Segment Start: SUPPLIED RECORDS
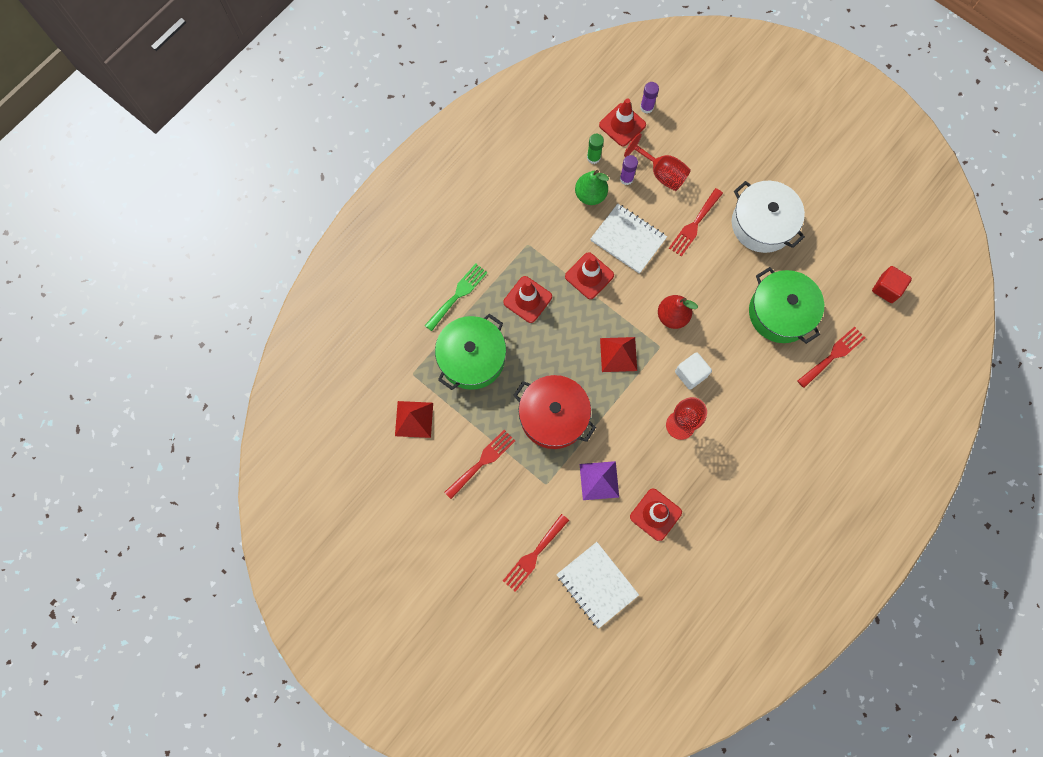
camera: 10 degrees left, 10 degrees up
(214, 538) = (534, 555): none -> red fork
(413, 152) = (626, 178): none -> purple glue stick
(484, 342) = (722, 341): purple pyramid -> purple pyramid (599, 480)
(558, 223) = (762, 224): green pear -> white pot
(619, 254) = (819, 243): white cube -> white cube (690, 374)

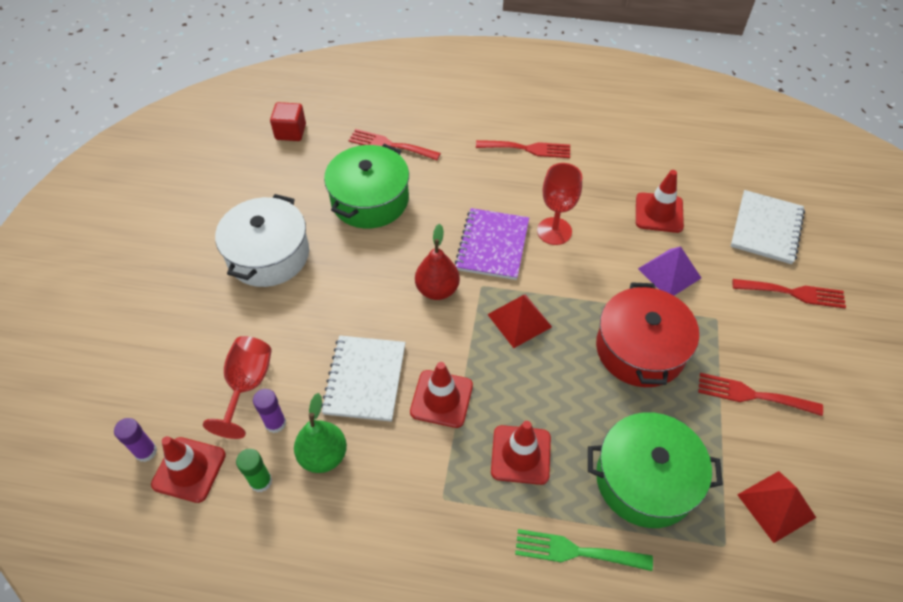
camera: 120 degrees left, 20 degrees down
(690, 374) = (492, 245): white cube -> purple notebook
(694, 225) = (305, 318): red fork -> red fork (528, 149)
Segment End: SUPPLIED RECORDS
• **AIM OF THE TASK**
Every line above that holds "cube" should be copied out.

• **EXERCISE RESULT**
(619, 254) = (819, 243): white cube -> white cube (690, 374)
(690, 374) = (492, 245): white cube -> purple notebook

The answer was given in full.